DATASET CONTENT: Begin

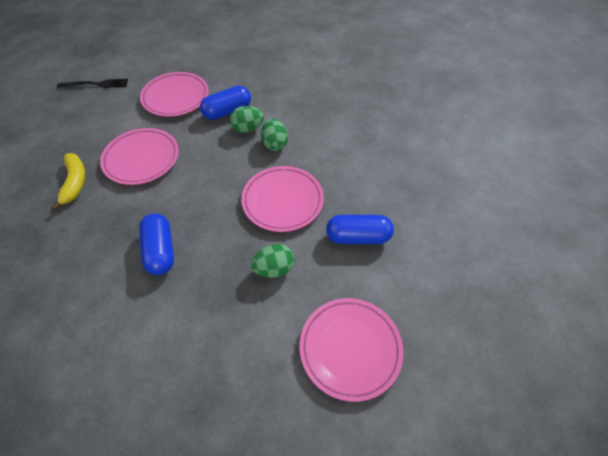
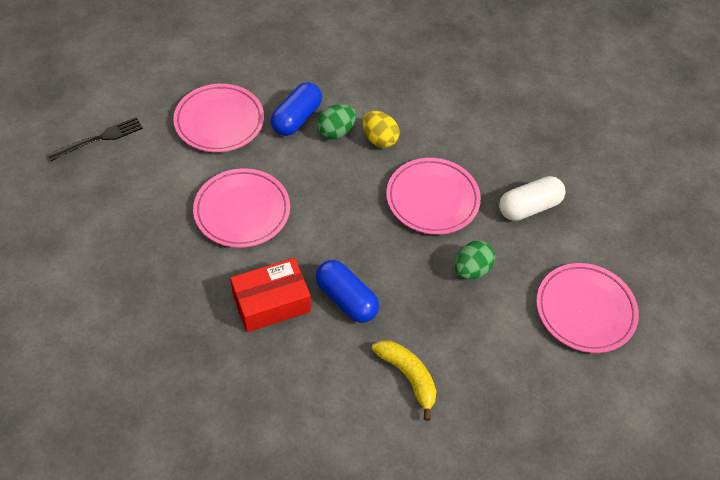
camera: 30 degrees left, 0 degrees up
(75, 183) = (187, 267): yellow banana -> yellow banana (408, 376)
(107, 230) = (271, 303): none -> red box
(275, 144) = (379, 139): green egg -> yellow egg
(358, 237) = (529, 207): blue capsule -> white capsule

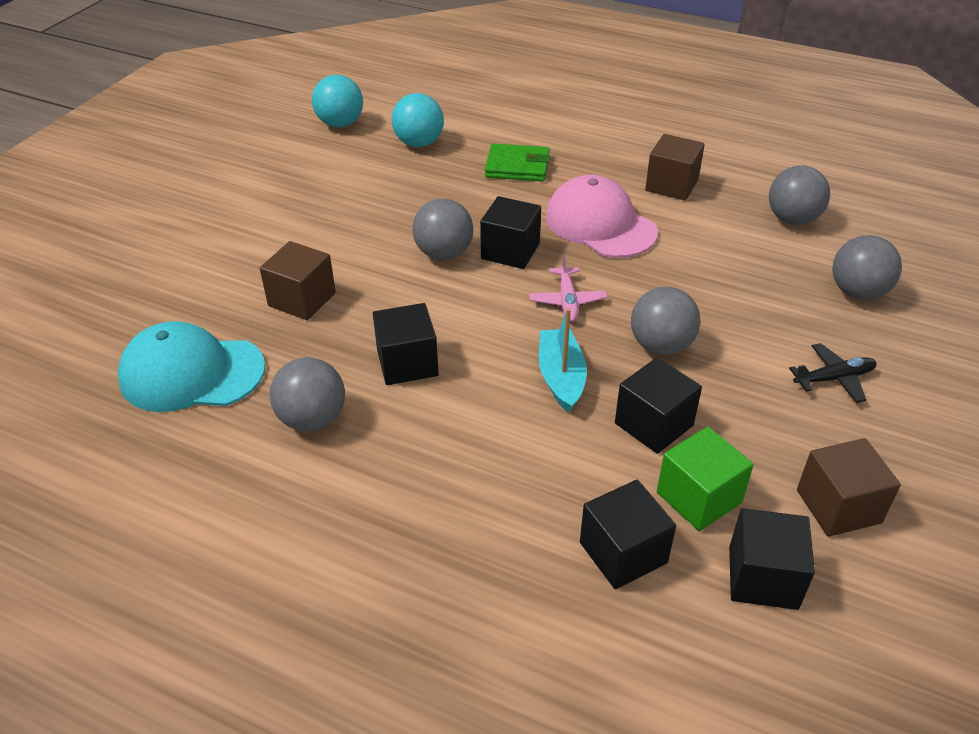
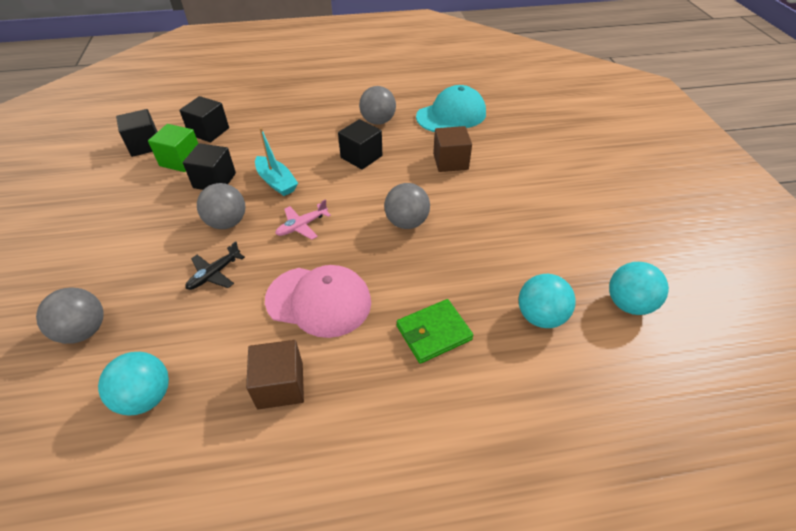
camera: 145 degrees right, 5 degrees up
(510, 251) = (366, 244): black cube -> none
(567, 301) = (302, 226): pink plane -> pink plane turned 90 degrees counterclockwise
(792, 219) = (146, 397): grey ball -> turquoise ball
(834, 378) = (108, 248): black plane -> black plane (214, 274)
(838, 506) = (109, 182): brown cube -> none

DATASET CONTENT: End

# [ABOUT THIS TASK]
Please print everything in the material exactly, apart from the pictures.

# [ANSWER TO THIS PROBLEM]
camera: 30 degrees left, 0 degrees up
(75, 183) = (187, 267): yellow banana -> yellow banana (408, 376)
(107, 230) = (271, 303): none -> red box
(275, 144) = (379, 139): green egg -> yellow egg
(358, 237) = (529, 207): blue capsule -> white capsule

camera: 145 degrees right, 5 degrees up
(510, 251) = (366, 244): black cube -> none
(567, 301) = (302, 226): pink plane -> pink plane turned 90 degrees counterclockwise
(792, 219) = (146, 397): grey ball -> turquoise ball
(834, 378) = (108, 248): black plane -> black plane (214, 274)
(838, 506) = (109, 182): brown cube -> none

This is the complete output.